■ **Exercise details**:
Each and every line of the data must appear exactly as given.

Records from a data collection
Start of Block
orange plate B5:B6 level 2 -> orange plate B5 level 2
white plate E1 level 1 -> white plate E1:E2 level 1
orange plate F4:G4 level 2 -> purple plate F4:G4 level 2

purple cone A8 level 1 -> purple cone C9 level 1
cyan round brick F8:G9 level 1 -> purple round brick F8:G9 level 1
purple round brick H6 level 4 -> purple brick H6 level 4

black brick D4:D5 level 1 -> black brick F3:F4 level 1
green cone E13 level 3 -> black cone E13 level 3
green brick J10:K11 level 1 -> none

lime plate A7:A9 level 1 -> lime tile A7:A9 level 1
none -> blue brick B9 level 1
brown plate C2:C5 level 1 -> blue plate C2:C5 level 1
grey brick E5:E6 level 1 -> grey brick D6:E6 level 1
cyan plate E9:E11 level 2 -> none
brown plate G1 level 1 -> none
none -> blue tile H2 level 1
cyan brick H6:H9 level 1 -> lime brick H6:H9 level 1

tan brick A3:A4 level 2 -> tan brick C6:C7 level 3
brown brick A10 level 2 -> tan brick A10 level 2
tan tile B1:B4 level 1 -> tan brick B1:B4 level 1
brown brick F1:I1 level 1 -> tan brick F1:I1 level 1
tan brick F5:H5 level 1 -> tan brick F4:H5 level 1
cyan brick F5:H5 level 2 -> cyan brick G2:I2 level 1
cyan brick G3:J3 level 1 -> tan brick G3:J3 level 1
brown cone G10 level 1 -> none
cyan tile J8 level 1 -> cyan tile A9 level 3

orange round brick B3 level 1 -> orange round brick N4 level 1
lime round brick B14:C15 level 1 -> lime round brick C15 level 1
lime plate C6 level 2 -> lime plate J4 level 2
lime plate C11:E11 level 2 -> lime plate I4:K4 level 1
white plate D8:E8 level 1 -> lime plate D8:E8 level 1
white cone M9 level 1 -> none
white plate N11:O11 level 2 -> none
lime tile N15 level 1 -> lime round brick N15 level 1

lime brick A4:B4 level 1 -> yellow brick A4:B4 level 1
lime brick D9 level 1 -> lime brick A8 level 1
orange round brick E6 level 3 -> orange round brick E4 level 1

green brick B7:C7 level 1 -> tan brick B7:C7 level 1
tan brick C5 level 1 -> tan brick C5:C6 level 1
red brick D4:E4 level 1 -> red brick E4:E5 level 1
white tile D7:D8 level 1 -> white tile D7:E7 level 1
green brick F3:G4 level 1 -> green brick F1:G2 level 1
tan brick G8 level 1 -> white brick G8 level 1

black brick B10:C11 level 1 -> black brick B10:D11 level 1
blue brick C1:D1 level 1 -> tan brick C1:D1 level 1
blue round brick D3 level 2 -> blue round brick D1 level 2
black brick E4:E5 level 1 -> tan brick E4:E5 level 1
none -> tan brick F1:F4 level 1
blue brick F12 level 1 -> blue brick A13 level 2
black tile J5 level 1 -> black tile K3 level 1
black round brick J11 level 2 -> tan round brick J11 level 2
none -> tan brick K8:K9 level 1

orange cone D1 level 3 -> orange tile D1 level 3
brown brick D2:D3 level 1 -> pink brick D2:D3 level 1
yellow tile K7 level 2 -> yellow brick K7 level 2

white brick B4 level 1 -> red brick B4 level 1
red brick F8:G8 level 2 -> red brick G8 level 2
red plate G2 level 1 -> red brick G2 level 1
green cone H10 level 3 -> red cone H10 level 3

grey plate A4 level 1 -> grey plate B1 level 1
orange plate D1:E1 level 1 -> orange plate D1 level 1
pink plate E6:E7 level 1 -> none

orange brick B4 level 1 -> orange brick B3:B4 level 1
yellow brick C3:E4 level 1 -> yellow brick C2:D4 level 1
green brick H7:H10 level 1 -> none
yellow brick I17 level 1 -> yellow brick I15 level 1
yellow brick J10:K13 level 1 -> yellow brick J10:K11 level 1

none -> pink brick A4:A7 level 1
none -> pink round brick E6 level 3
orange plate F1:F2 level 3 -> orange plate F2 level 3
End of Block
■ **Answer area**:
orange plate B5:B6 level 2 -> orange plate B5 level 2
white plate E1 level 1 -> white plate E1:E2 level 1
orange plate F4:G4 level 2 -> purple plate F4:G4 level 2

purple cone A8 level 1 -> purple cone C9 level 1
cyan round brick F8:G9 level 1 -> purple round brick F8:G9 level 1
purple round brick H6 level 4 -> purple brick H6 level 4

black brick D4:D5 level 1 -> black brick F3:F4 level 1
green cone E13 level 3 -> black cone E13 level 3
green brick J10:K11 level 1 -> none

lime plate A7:A9 level 1 -> lime tile A7:A9 level 1
none -> blue brick B9 level 1
brown plate C2:C5 level 1 -> blue plate C2:C5 level 1
grey brick E5:E6 level 1 -> grey brick D6:E6 level 1
cyan plate E9:E11 level 2 -> none
brown plate G1 level 1 -> none
none -> blue tile H2 level 1
cyan brick H6:H9 level 1 -> lime brick H6:H9 level 1

tan brick A3:A4 level 2 -> tan brick C6:C7 level 3
brown brick A10 level 2 -> tan brick A10 level 2
tan tile B1:B4 level 1 -> tan brick B1:B4 level 1
brown brick F1:I1 level 1 -> tan brick F1:I1 level 1
tan brick F5:H5 level 1 -> tan brick F4:H5 level 1
cyan brick F5:H5 level 2 -> cyan brick G2:I2 level 1
cyan brick G3:J3 level 1 -> tan brick G3:J3 level 1
brown cone G10 level 1 -> none
cyan tile J8 level 1 -> cyan tile A9 level 3

orange round brick B3 level 1 -> orange round brick N4 level 1
lime round brick B14:C15 level 1 -> lime round brick C15 level 1
lime plate C6 level 2 -> lime plate J4 level 2
lime plate C11:E11 level 2 -> lime plate I4:K4 level 1
white plate D8:E8 level 1 -> lime plate D8:E8 level 1
white cone M9 level 1 -> none
white plate N11:O11 level 2 -> none
lime tile N15 level 1 -> lime round brick N15 level 1

lime brick A4:B4 level 1 -> yellow brick A4:B4 level 1
lime brick D9 level 1 -> lime brick A8 level 1
orange round brick E6 level 3 -> orange round brick E4 level 1

green brick B7:C7 level 1 -> tan brick B7:C7 level 1
tan brick C5 level 1 -> tan brick C5:C6 level 1
red brick D4:E4 level 1 -> red brick E4:E5 level 1
white tile D7:D8 level 1 -> white tile D7:E7 level 1
green brick F3:G4 level 1 -> green brick F1:G2 level 1
tan brick G8 level 1 -> white brick G8 level 1

black brick B10:C11 level 1 -> black brick B10:D11 level 1
blue brick C1:D1 level 1 -> tan brick C1:D1 level 1
blue round brick D3 level 2 -> blue round brick D1 level 2
black brick E4:E5 level 1 -> tan brick E4:E5 level 1
none -> tan brick F1:F4 level 1
blue brick F12 level 1 -> blue brick A13 level 2
black tile J5 level 1 -> black tile K3 level 1
black round brick J11 level 2 -> tan round brick J11 level 2
none -> tan brick K8:K9 level 1

orange cone D1 level 3 -> orange tile D1 level 3
brown brick D2:D3 level 1 -> pink brick D2:D3 level 1
yellow tile K7 level 2 -> yellow brick K7 level 2

white brick B4 level 1 -> red brick B4 level 1
red brick F8:G8 level 2 -> red brick G8 level 2
red plate G2 level 1 -> red brick G2 level 1
green cone H10 level 3 -> red cone H10 level 3

grey plate A4 level 1 -> grey plate B1 level 1
orange plate D1:E1 level 1 -> orange plate D1 level 1
pink plate E6:E7 level 1 -> none

orange brick B4 level 1 -> orange brick B3:B4 level 1
yellow brick C3:E4 level 1 -> yellow brick C2:D4 level 1
green brick H7:H10 level 1 -> none
yellow brick I17 level 1 -> yellow brick I15 level 1
yellow brick J10:K13 level 1 -> yellow brick J10:K11 level 1

none -> pink brick A4:A7 level 1
none -> pink round brick E6 level 3
orange plate F1:F2 level 3 -> orange plate F2 level 3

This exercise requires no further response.